→ DIRECTIONS FOR THIS TASK
Collect every line of the records below that contains the word "FILT".

→ STORED DATA
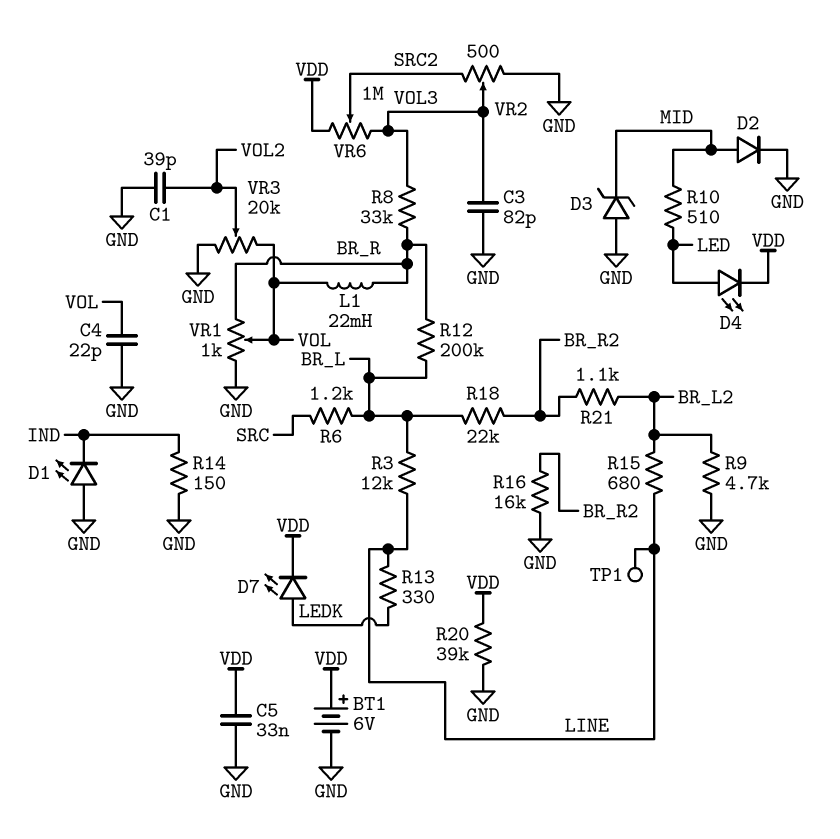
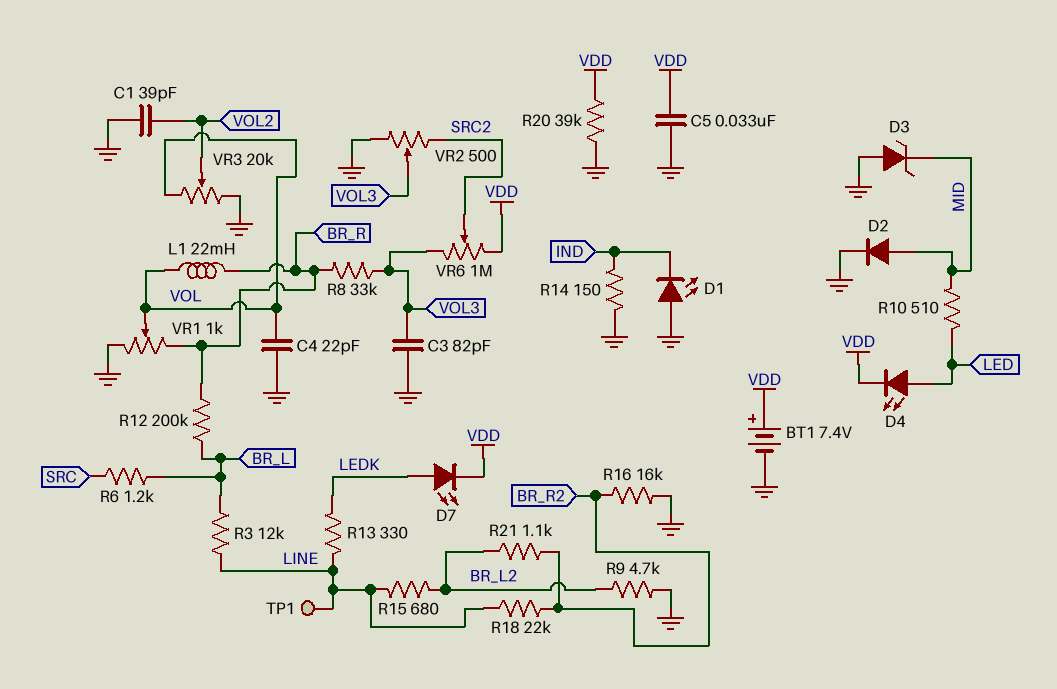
BT1: 6V (plus VDD, minus GND) -> 7.4V (plus VDD, minus GND)
R18: 22k (BR_L, BR_R2) -> 22k (BR_R2, LINE)

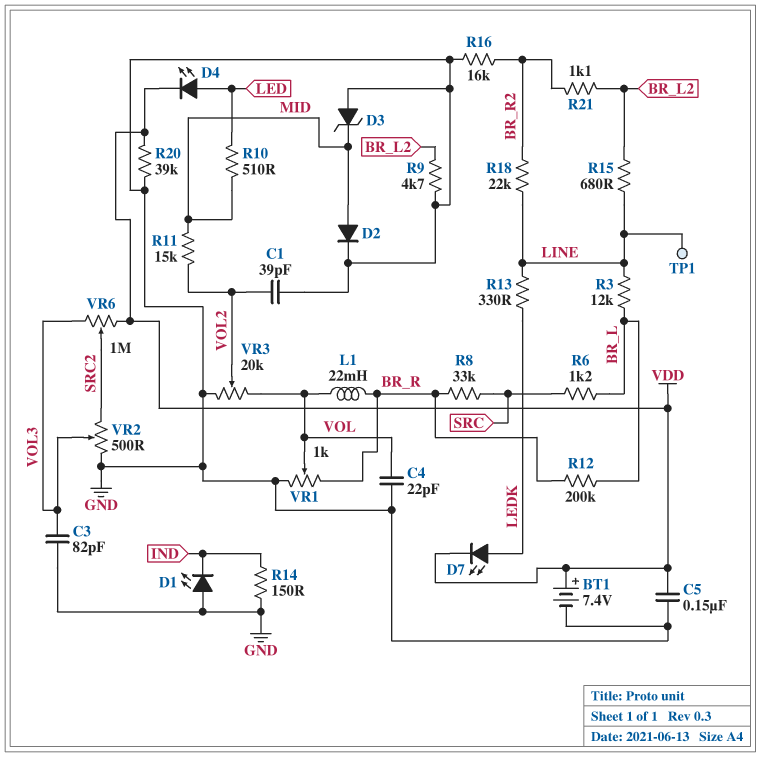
C5: 33nF (GND, VDD) -> 150nF (GND, VDD)
R8: 33k (BR_R, VOL3) -> 33k (BR_R, SRC)
R11: none -> 15k (MID, VOL2)

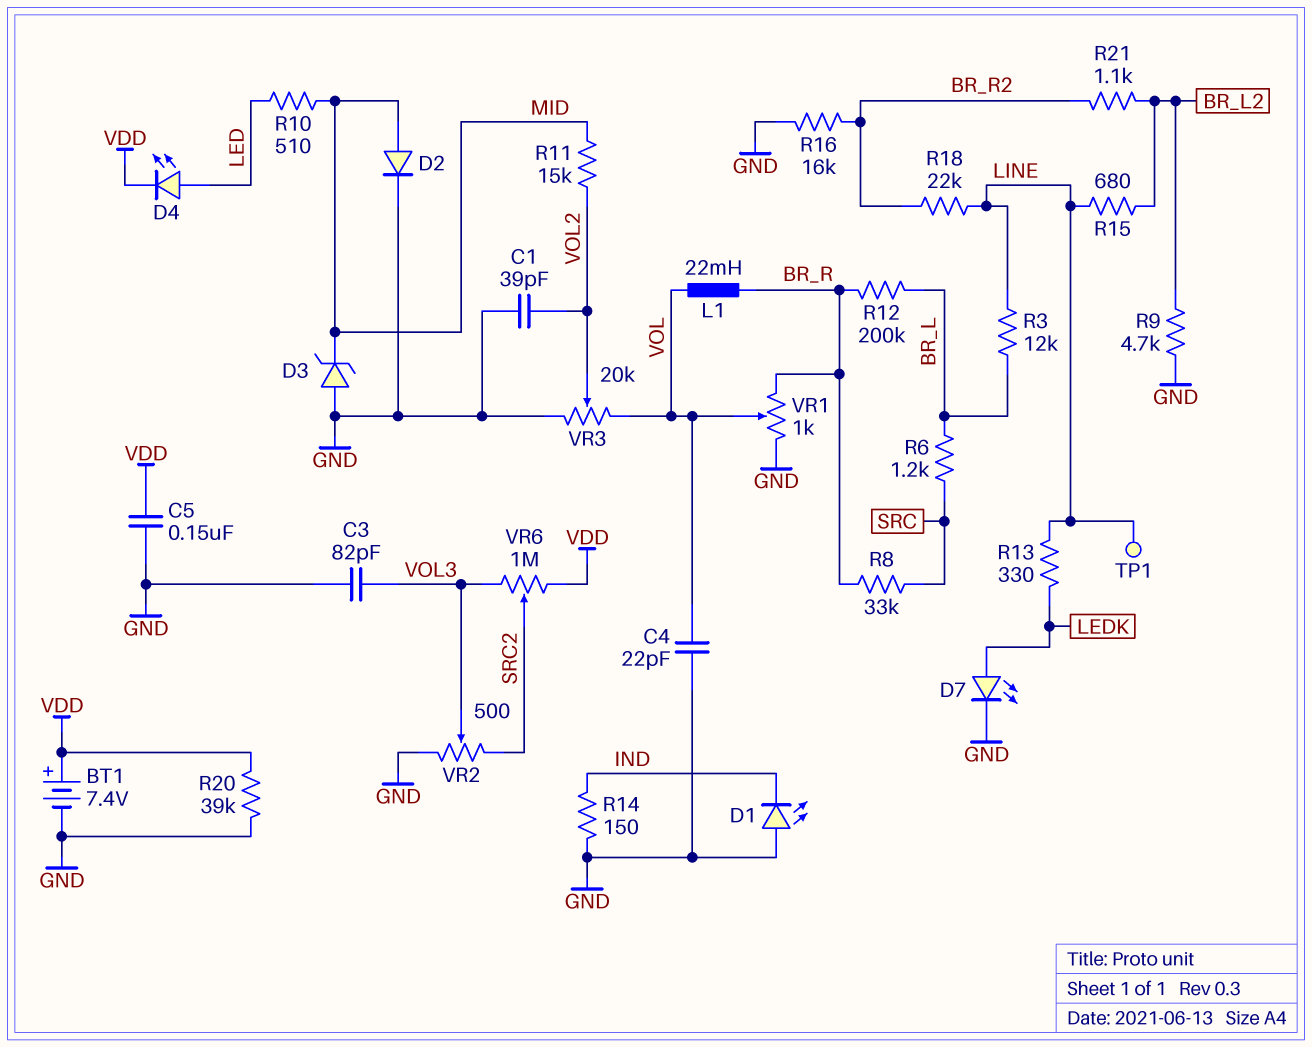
D7: LED (A LEDK, K VDD) -> LED (A LEDK, K GND)

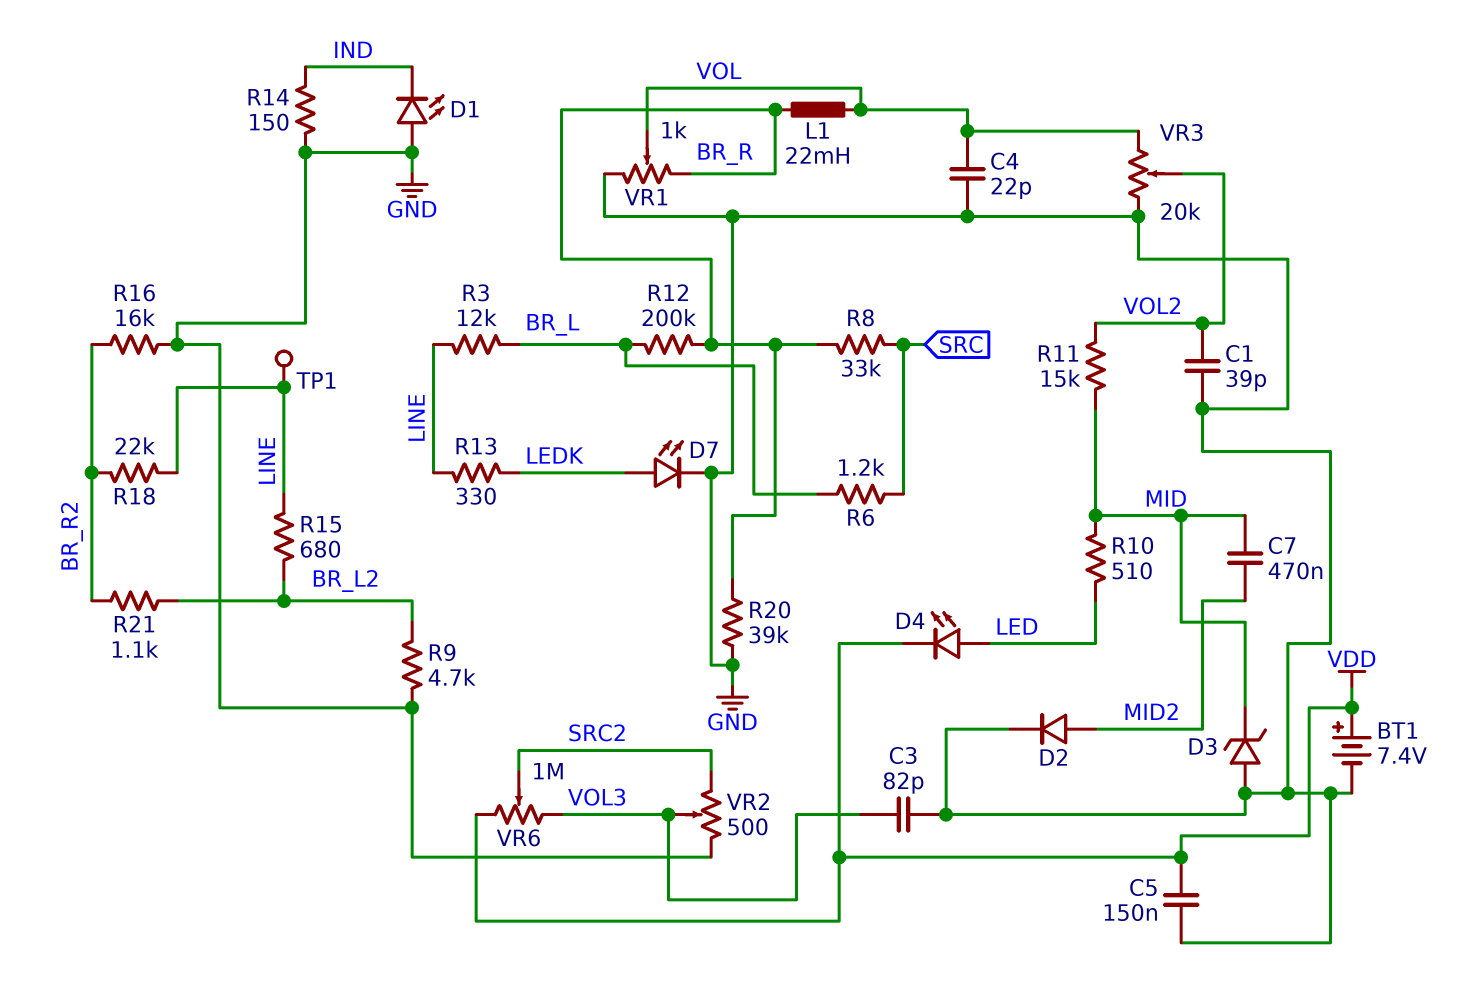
C7: none -> 470nF (MID, MID2)
D2: diode (A MID, K GND) -> diode (A MID2, K GND)
R20: 39k (GND, VDD) -> 39k (BR_R, GND)

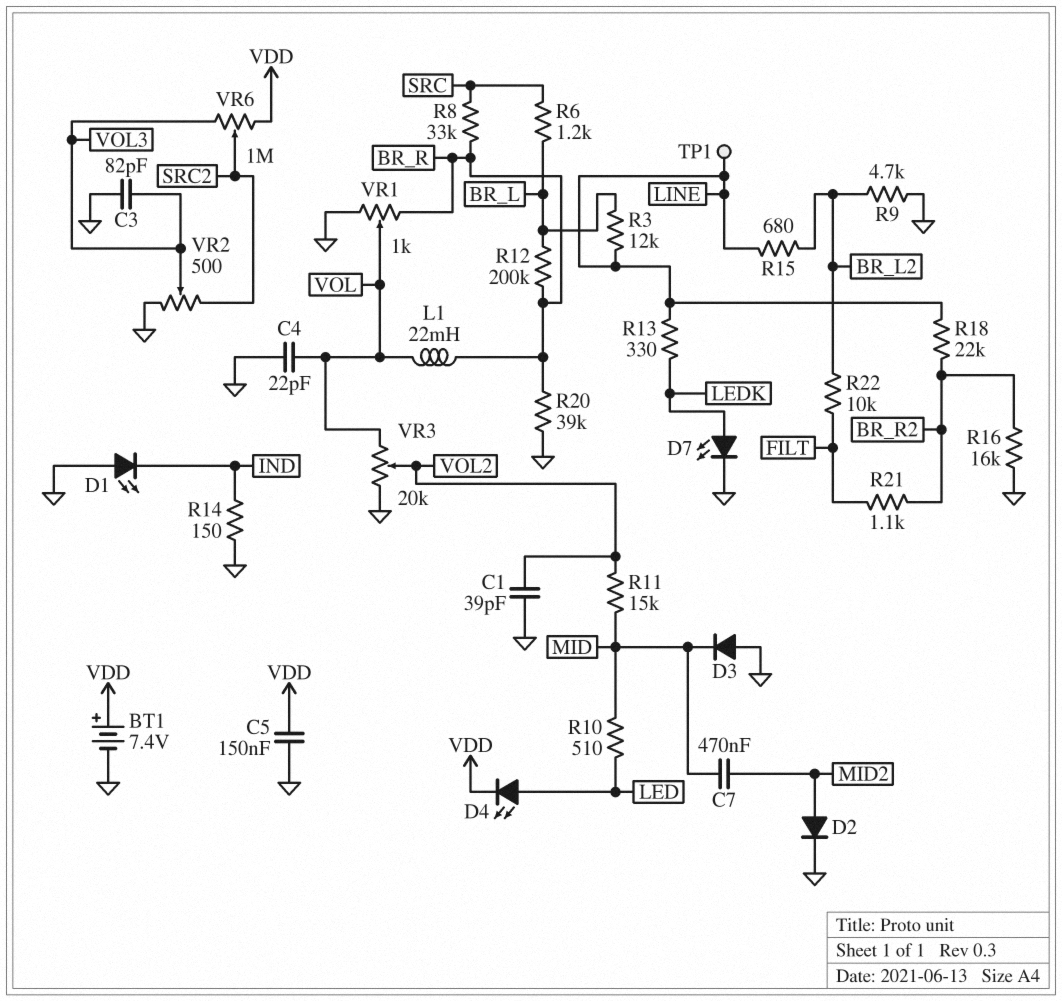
D3: zener (A GND, K MID) -> diode (A GND, K MID)
R21: 1.1k (BR_L2, BR_R2) -> 1.1k (BR_R2, FILT)
R22: none -> 10k (BR_L2, FILT)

→ TASK ANSWER
R21: 1.1k (BR_L2, BR_R2) -> 1.1k (BR_R2, FILT)
R22: none -> 10k (BR_L2, FILT)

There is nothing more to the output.